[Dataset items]

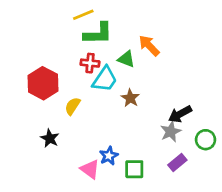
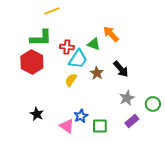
yellow line: (83, 15) -> (52, 11), moved
green L-shape: (98, 34) -> (41, 38), moved
yellow semicircle: (73, 106) -> (71, 80), moved
black arrow: (180, 114) -> (121, 69), moved, turned -102
black star: (50, 138) -> (37, 114), moved

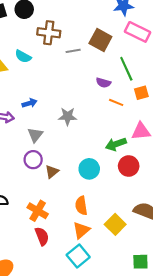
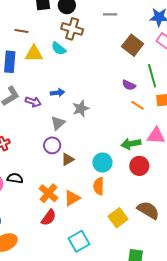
brown cross: (49, 33) -> (72, 29), moved
gray line: (73, 51) -> (110, 14), moved
gray star: (68, 116) -> (81, 109), moved, turned -30
orange semicircle: (81, 206) -> (99, 186), moved
orange triangle: (81, 230) -> (72, 198), moved
red semicircle: (42, 236) -> (49, 218), turned 48

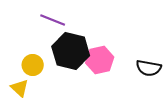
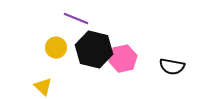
yellow circle: (33, 65) -> (56, 48), moved

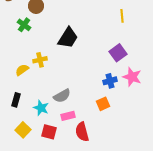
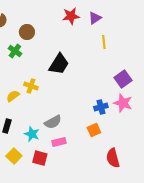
yellow line: (122, 16) -> (104, 42), moved
purple square: (118, 53) -> (123, 79), moved
yellow cross: (40, 60) -> (31, 86), turned 32
red semicircle: (82, 132) -> (113, 158), moved

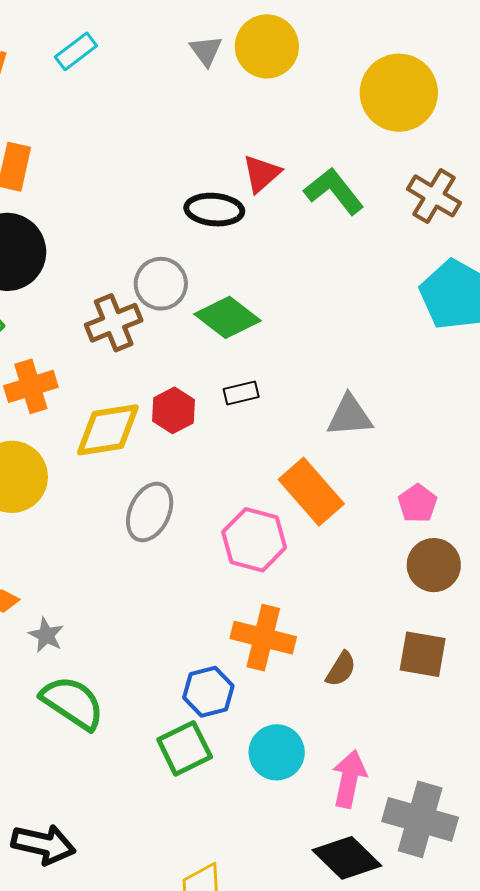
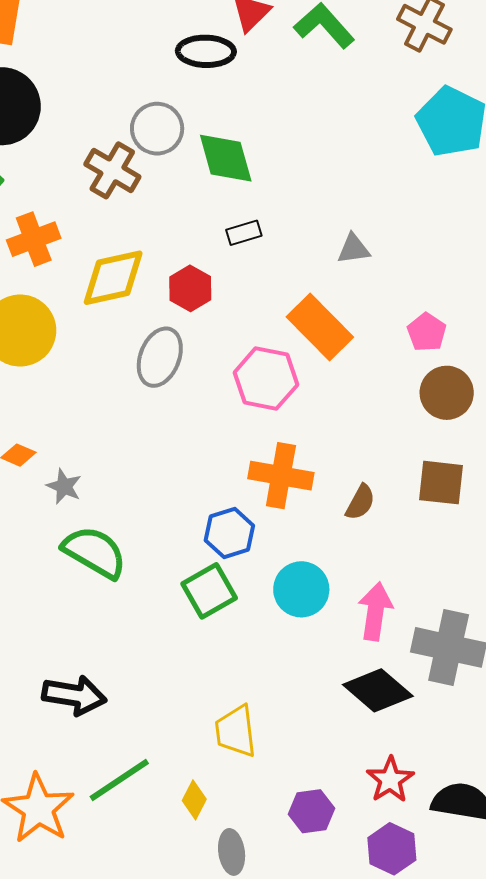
green diamond: (228, 317) -> (226, 158), turned 40
brown cross: (114, 323) -> (112, 170), turned -34
red hexagon: (173, 410) -> (190, 288), moved
gray triangle: (350, 416) -> (354, 249), size x0.7

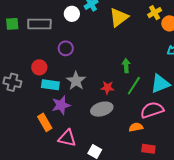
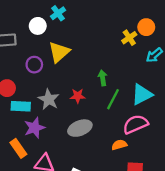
yellow cross: (155, 13) -> (129, 38), moved
yellow triangle: (119, 17) -> (59, 52), moved
red star: (107, 88) -> (78, 96), moved

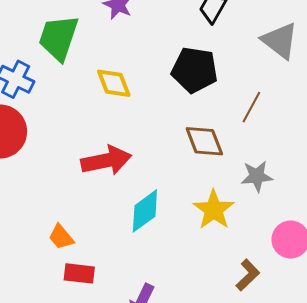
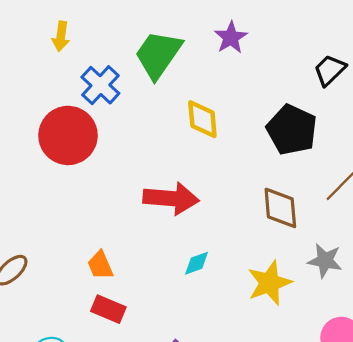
cyan diamond: (145, 211) -> (197, 263), size x0.6

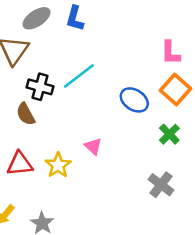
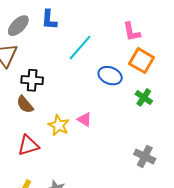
cyan line: (79, 76) -> (80, 48), moved
yellow star: (58, 165) -> (59, 125), moved
gray cross: (161, 185) -> (145, 156), moved

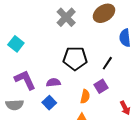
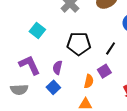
cyan square: (16, 44) -> (37, 30), moved
purple semicircle: (53, 83) -> (57, 68), turned -72

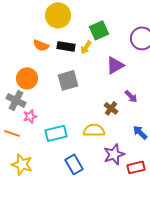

> Task objective
Leaving every picture behind, retype the entries above exactly, from the first line through the line with "gray line: (73, 51) -> (110, 14), moved", and stop there.

> Exercise solution
yellow line: (83, 15) -> (52, 11), moved
green L-shape: (98, 34) -> (41, 38), moved
yellow semicircle: (73, 106) -> (71, 80), moved
black arrow: (180, 114) -> (121, 69), moved, turned -102
black star: (50, 138) -> (37, 114), moved

brown cross: (49, 33) -> (72, 29), moved
gray line: (73, 51) -> (110, 14), moved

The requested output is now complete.